* [WHAT THIS TASK INVOLVES]: Please copy, character for character, each line from the beginning of the listing to the line containing "R10: 82k (COM, N4) -> 3.9k (COM, N4)", including both.

* [PROVIDED RECORDS]:
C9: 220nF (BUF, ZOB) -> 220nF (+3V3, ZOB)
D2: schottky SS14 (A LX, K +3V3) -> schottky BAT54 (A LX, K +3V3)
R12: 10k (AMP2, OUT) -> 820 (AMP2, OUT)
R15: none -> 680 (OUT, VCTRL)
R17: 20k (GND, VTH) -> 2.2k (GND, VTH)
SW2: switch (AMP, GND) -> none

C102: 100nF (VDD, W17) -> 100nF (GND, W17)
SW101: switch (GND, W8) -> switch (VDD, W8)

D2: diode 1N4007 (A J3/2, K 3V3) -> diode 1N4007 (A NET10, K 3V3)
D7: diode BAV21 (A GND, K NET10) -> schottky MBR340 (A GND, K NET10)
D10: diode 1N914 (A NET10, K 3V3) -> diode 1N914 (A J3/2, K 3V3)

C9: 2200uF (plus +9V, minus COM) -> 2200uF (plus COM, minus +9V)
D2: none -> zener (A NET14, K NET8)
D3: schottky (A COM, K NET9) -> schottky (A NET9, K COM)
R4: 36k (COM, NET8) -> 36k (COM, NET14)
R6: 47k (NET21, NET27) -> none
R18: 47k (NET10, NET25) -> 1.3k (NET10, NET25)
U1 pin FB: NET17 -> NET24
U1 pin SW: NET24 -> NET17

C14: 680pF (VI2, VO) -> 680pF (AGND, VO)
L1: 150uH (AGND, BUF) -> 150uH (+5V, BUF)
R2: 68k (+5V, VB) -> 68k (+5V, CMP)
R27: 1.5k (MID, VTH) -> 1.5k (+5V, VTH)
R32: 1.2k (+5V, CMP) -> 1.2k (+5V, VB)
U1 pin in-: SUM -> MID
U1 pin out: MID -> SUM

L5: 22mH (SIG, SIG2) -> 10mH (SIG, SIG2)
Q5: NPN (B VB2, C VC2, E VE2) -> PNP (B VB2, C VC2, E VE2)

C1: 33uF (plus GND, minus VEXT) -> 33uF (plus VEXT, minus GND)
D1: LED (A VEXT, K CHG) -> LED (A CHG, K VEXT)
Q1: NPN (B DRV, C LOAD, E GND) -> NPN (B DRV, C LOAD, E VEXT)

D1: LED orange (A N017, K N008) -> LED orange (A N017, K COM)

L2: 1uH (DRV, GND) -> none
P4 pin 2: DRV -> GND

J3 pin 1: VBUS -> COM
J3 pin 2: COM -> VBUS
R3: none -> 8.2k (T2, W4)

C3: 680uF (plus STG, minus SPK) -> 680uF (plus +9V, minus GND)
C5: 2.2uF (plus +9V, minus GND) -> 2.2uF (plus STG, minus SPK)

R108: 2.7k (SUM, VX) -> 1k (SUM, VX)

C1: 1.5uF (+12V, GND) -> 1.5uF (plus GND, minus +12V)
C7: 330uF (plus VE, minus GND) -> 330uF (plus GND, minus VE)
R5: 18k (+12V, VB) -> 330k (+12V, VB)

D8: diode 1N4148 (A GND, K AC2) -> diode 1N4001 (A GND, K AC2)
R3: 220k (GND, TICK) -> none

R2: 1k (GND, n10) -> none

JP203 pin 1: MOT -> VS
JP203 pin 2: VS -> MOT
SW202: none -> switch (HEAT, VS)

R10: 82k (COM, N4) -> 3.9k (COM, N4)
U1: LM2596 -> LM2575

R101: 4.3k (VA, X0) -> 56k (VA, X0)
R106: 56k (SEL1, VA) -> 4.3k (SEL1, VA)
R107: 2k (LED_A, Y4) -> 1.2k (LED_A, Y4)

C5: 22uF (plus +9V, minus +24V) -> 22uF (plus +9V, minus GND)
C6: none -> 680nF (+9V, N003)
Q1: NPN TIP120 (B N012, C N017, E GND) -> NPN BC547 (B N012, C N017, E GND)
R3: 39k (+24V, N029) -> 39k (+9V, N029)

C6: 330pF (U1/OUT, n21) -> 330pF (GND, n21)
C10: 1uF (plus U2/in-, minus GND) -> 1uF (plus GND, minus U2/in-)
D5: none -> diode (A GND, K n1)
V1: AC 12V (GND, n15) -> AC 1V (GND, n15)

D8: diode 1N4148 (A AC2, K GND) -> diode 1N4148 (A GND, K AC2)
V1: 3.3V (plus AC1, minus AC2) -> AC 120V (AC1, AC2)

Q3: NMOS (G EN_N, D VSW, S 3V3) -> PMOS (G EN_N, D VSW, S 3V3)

* [SOLUTION TO THIS TASK]:
C9: 220nF (BUF, ZOB) -> 220nF (+3V3, ZOB)
D2: schottky SS14 (A LX, K +3V3) -> schottky BAT54 (A LX, K +3V3)
R12: 10k (AMP2, OUT) -> 820 (AMP2, OUT)
R15: none -> 680 (OUT, VCTRL)
R17: 20k (GND, VTH) -> 2.2k (GND, VTH)
SW2: switch (AMP, GND) -> none

C102: 100nF (VDD, W17) -> 100nF (GND, W17)
SW101: switch (GND, W8) -> switch (VDD, W8)

D2: diode 1N4007 (A J3/2, K 3V3) -> diode 1N4007 (A NET10, K 3V3)
D7: diode BAV21 (A GND, K NET10) -> schottky MBR340 (A GND, K NET10)
D10: diode 1N914 (A NET10, K 3V3) -> diode 1N914 (A J3/2, K 3V3)

C9: 2200uF (plus +9V, minus COM) -> 2200uF (plus COM, minus +9V)
D2: none -> zener (A NET14, K NET8)
D3: schottky (A COM, K NET9) -> schottky (A NET9, K COM)
R4: 36k (COM, NET8) -> 36k (COM, NET14)
R6: 47k (NET21, NET27) -> none
R18: 47k (NET10, NET25) -> 1.3k (NET10, NET25)
U1 pin FB: NET17 -> NET24
U1 pin SW: NET24 -> NET17

C14: 680pF (VI2, VO) -> 680pF (AGND, VO)
L1: 150uH (AGND, BUF) -> 150uH (+5V, BUF)
R2: 68k (+5V, VB) -> 68k (+5V, CMP)
R27: 1.5k (MID, VTH) -> 1.5k (+5V, VTH)
R32: 1.2k (+5V, CMP) -> 1.2k (+5V, VB)
U1 pin in-: SUM -> MID
U1 pin out: MID -> SUM

L5: 22mH (SIG, SIG2) -> 10mH (SIG, SIG2)
Q5: NPN (B VB2, C VC2, E VE2) -> PNP (B VB2, C VC2, E VE2)

C1: 33uF (plus GND, minus VEXT) -> 33uF (plus VEXT, minus GND)
D1: LED (A VEXT, K CHG) -> LED (A CHG, K VEXT)
Q1: NPN (B DRV, C LOAD, E GND) -> NPN (B DRV, C LOAD, E VEXT)

D1: LED orange (A N017, K N008) -> LED orange (A N017, K COM)

L2: 1uH (DRV, GND) -> none
P4 pin 2: DRV -> GND

J3 pin 1: VBUS -> COM
J3 pin 2: COM -> VBUS
R3: none -> 8.2k (T2, W4)

C3: 680uF (plus STG, minus SPK) -> 680uF (plus +9V, minus GND)
C5: 2.2uF (plus +9V, minus GND) -> 2.2uF (plus STG, minus SPK)

R108: 2.7k (SUM, VX) -> 1k (SUM, VX)

C1: 1.5uF (+12V, GND) -> 1.5uF (plus GND, minus +12V)
C7: 330uF (plus VE, minus GND) -> 330uF (plus GND, minus VE)
R5: 18k (+12V, VB) -> 330k (+12V, VB)

D8: diode 1N4148 (A GND, K AC2) -> diode 1N4001 (A GND, K AC2)
R3: 220k (GND, TICK) -> none

R2: 1k (GND, n10) -> none

JP203 pin 1: MOT -> VS
JP203 pin 2: VS -> MOT
SW202: none -> switch (HEAT, VS)

R10: 82k (COM, N4) -> 3.9k (COM, N4)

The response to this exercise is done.